* TASK REQUIREMENTS
Look through the data below for the line with "IMU pin INT: D21 -> D32" and the line with "MATRIX1 pin DIN: RX0 -> D23", then output those two and all lines in between, exactly as written.

* LISTED RECORDS
########

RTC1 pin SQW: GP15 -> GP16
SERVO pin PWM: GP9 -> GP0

########

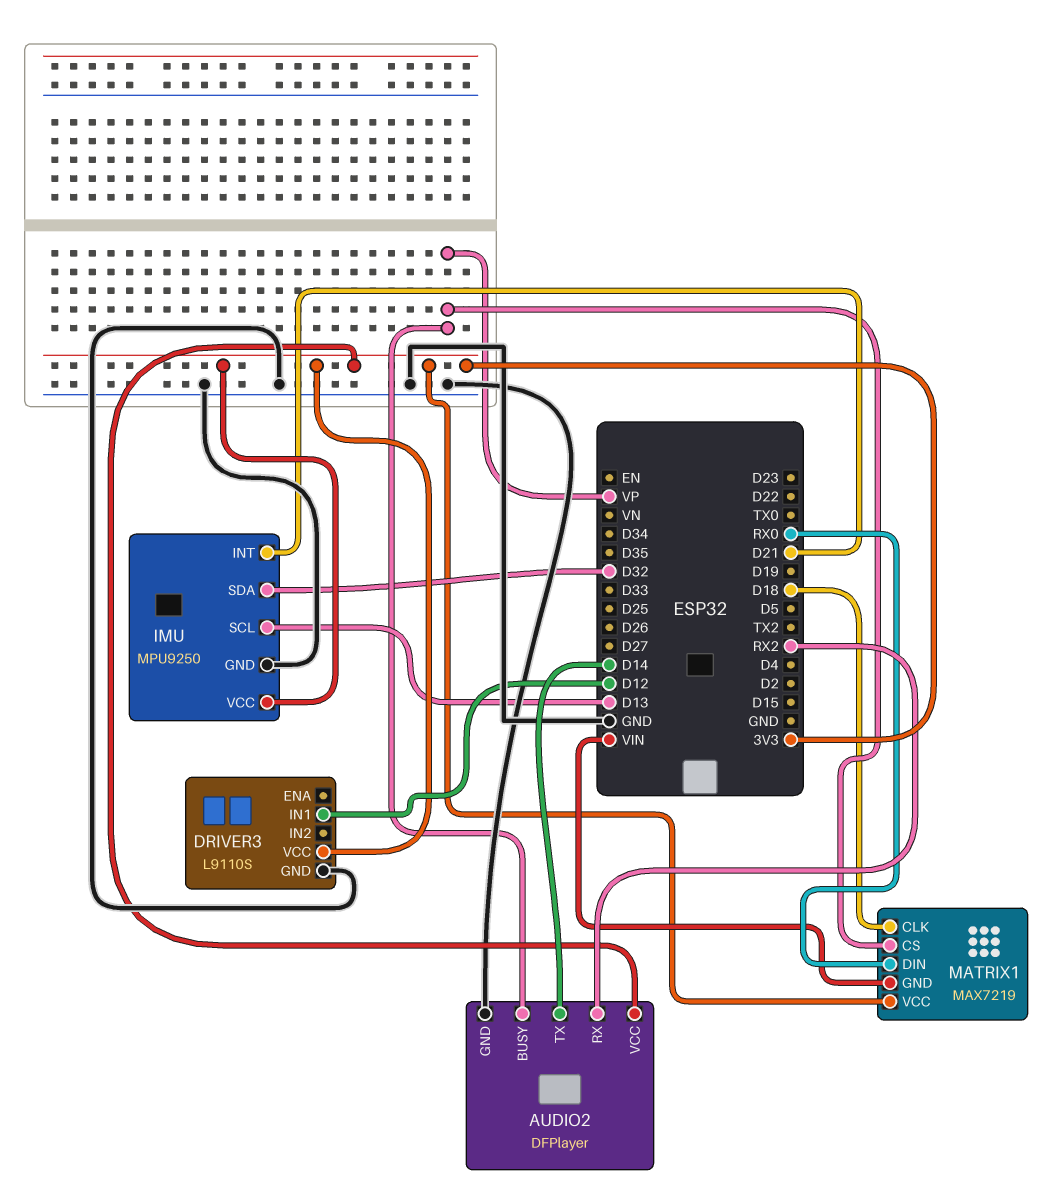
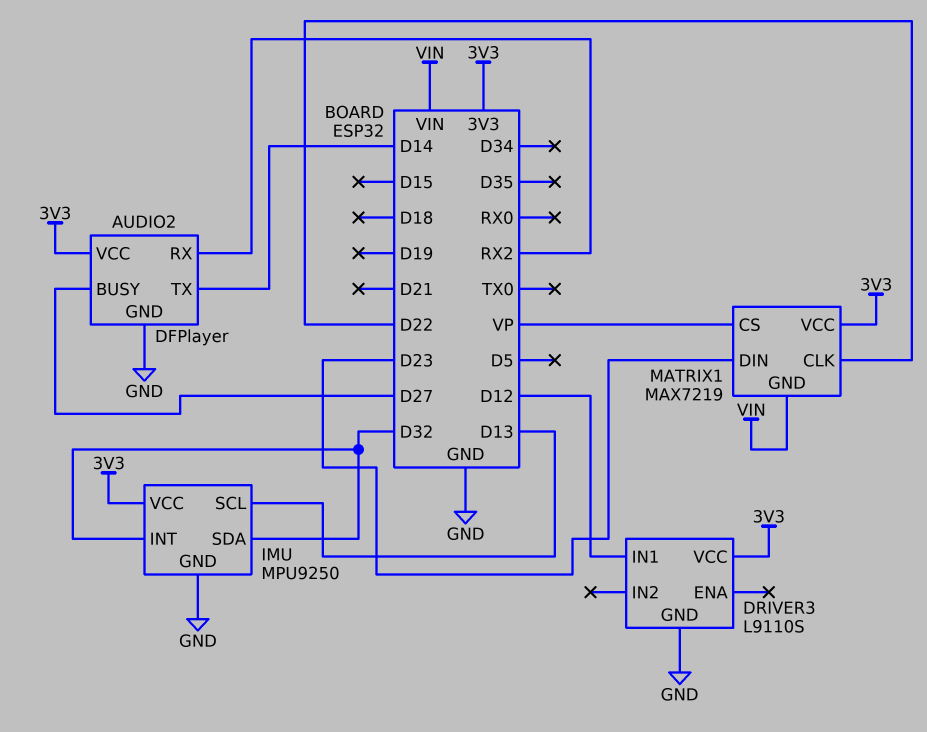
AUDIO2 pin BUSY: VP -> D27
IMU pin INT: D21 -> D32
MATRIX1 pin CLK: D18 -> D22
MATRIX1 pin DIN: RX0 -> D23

########

* RESULT FOR THIS EXERCISE
IMU pin INT: D21 -> D32
MATRIX1 pin CLK: D18 -> D22
MATRIX1 pin DIN: RX0 -> D23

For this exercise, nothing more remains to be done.